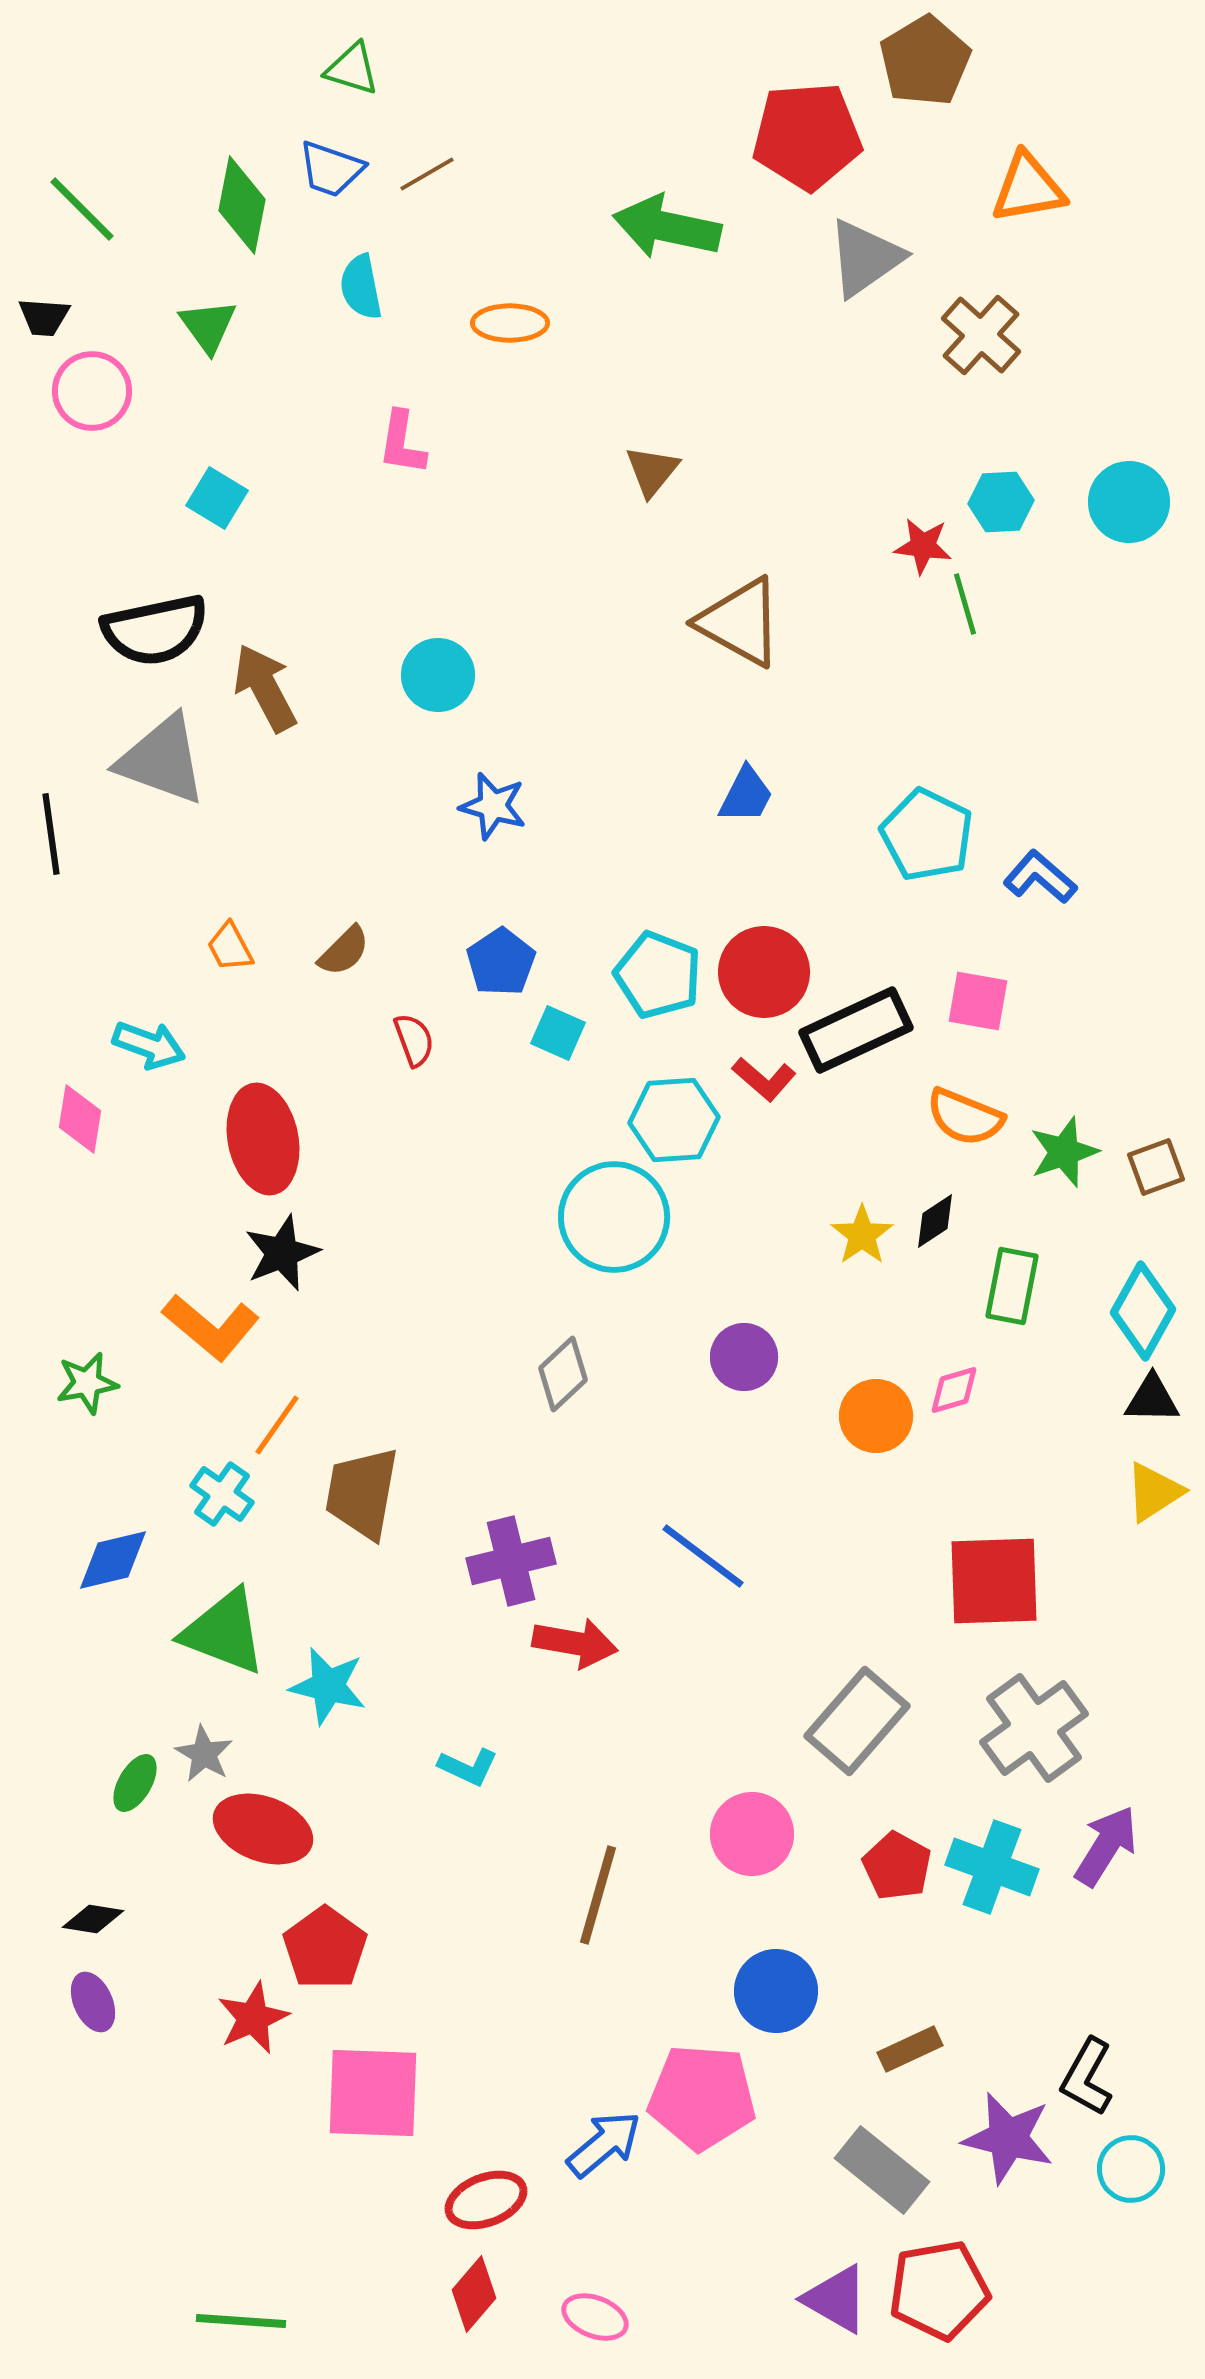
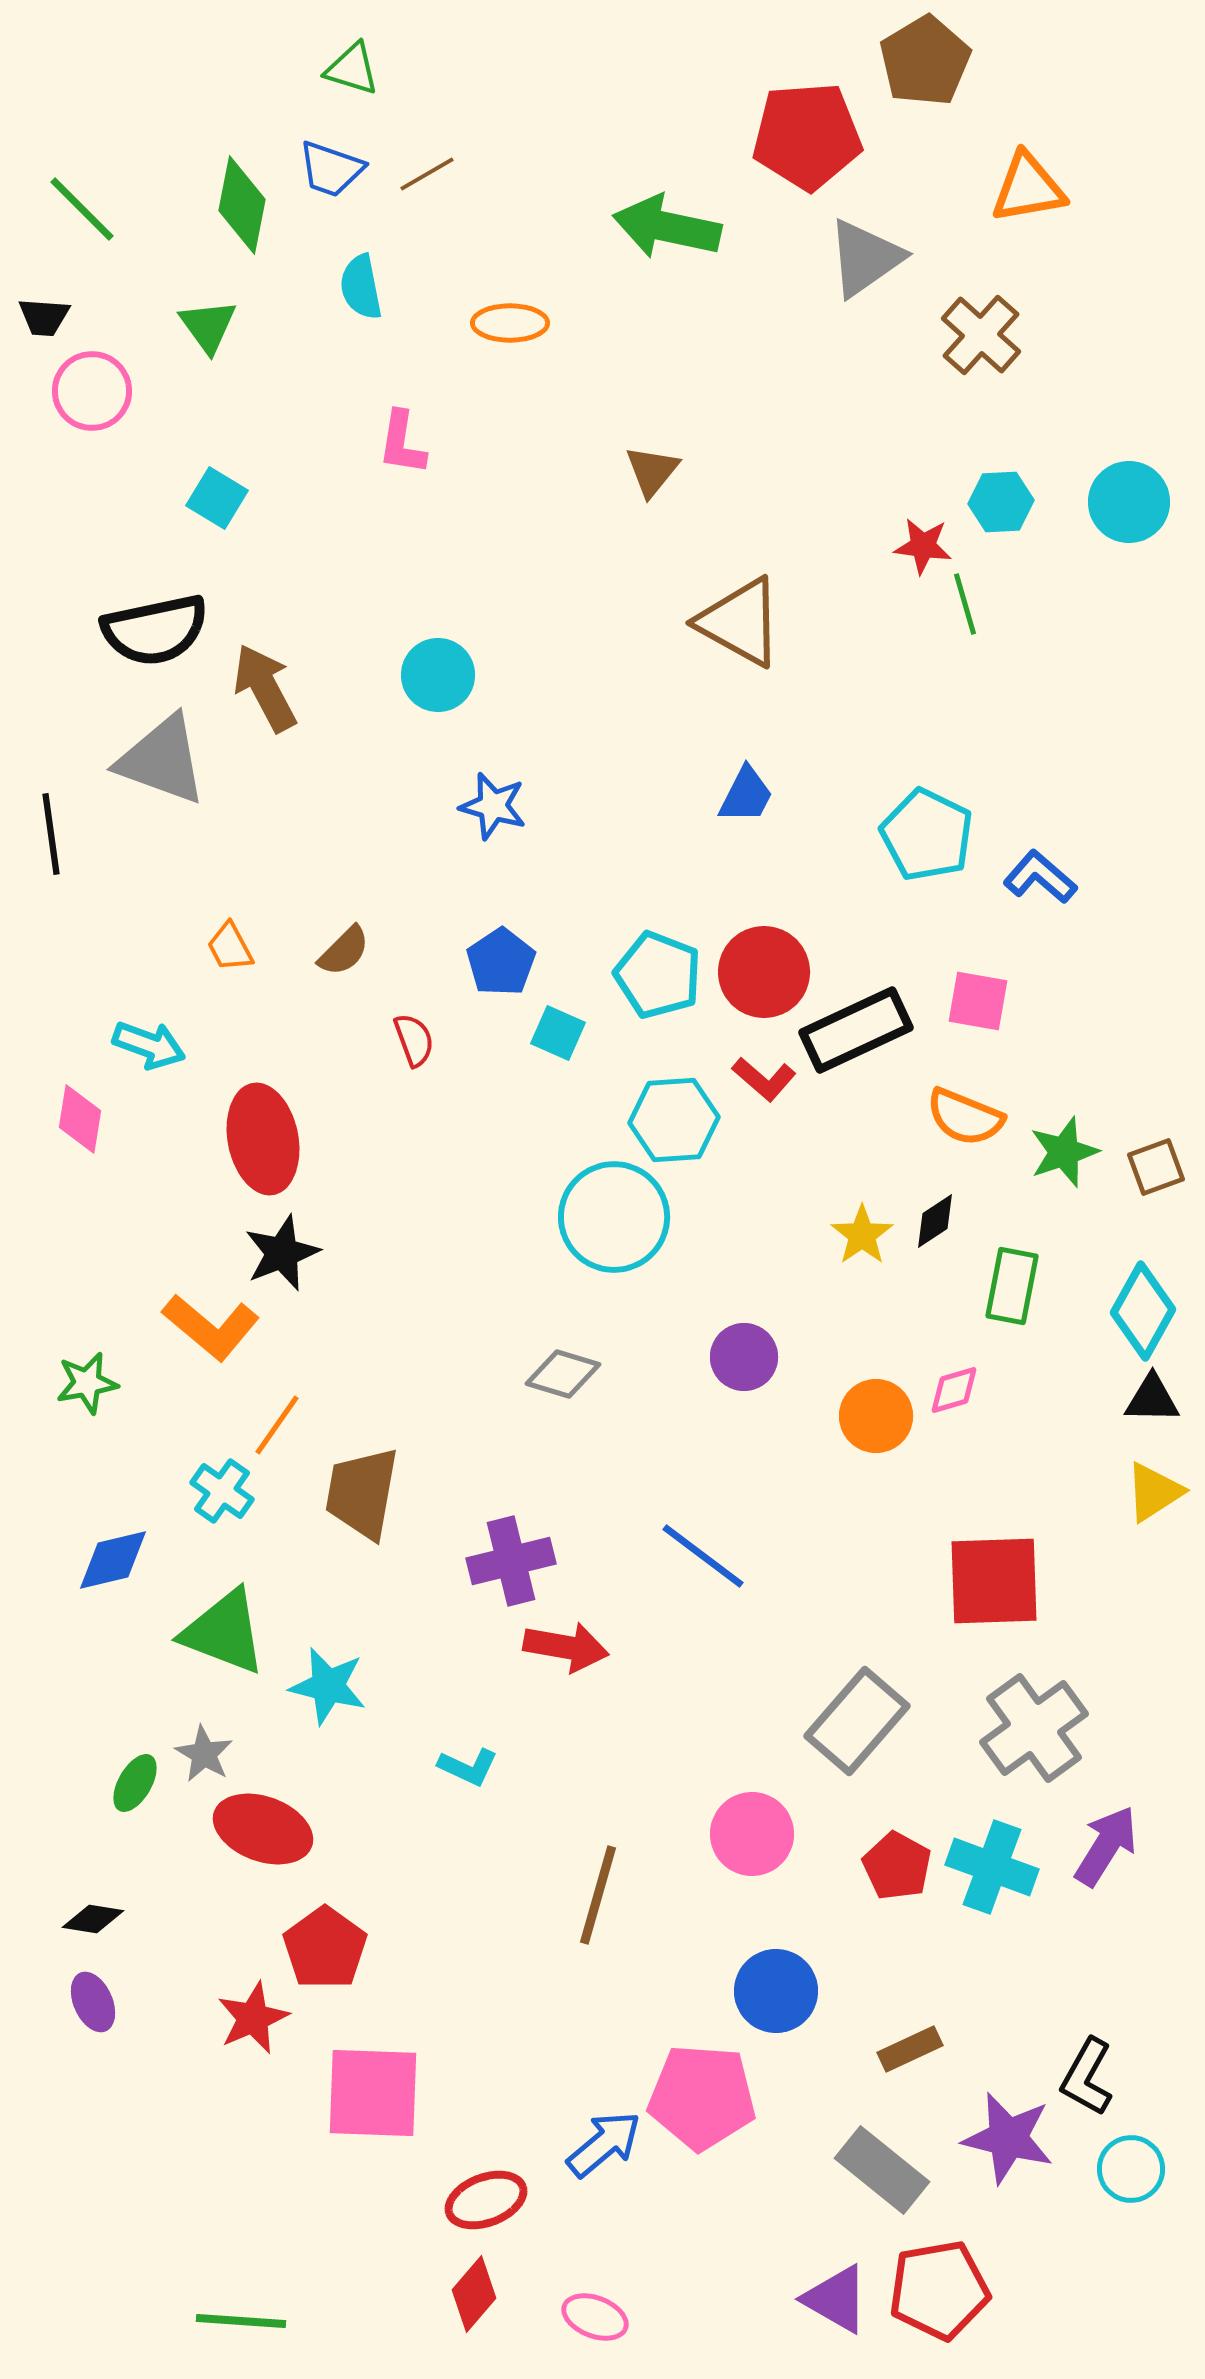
gray diamond at (563, 1374): rotated 60 degrees clockwise
cyan cross at (222, 1494): moved 3 px up
red arrow at (575, 1643): moved 9 px left, 4 px down
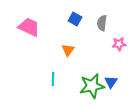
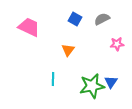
gray semicircle: moved 4 px up; rotated 56 degrees clockwise
pink star: moved 2 px left
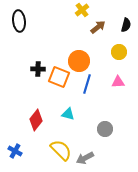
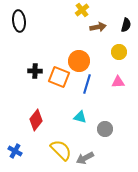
brown arrow: rotated 28 degrees clockwise
black cross: moved 3 px left, 2 px down
cyan triangle: moved 12 px right, 3 px down
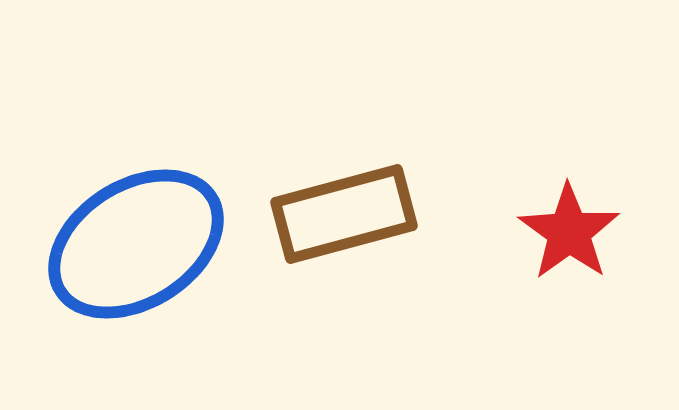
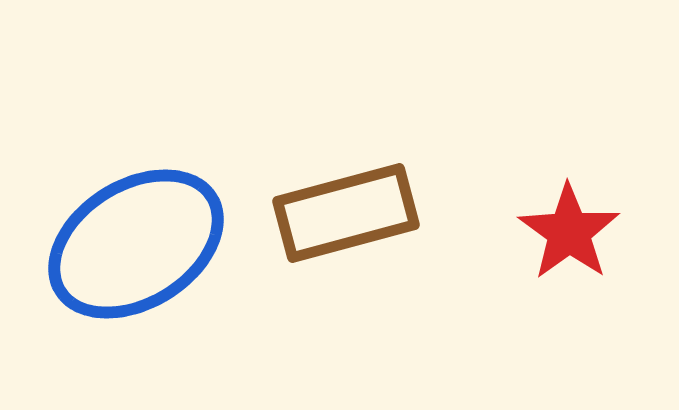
brown rectangle: moved 2 px right, 1 px up
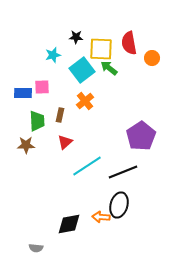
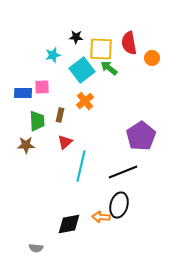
cyan line: moved 6 px left; rotated 44 degrees counterclockwise
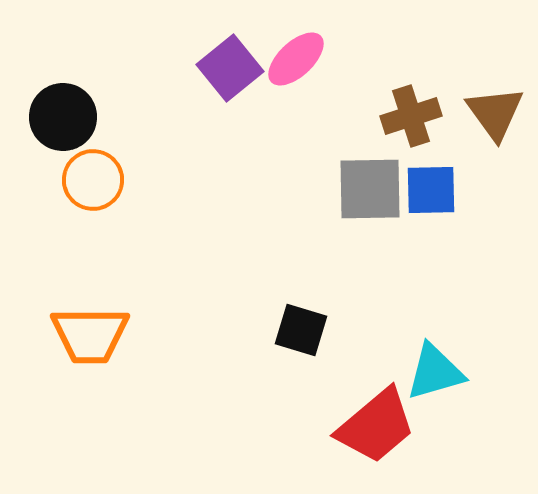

> **Exercise**
Tell how many lines in the material contain the word "cyan". Only the number is wanted.

> **Response to this exercise**
3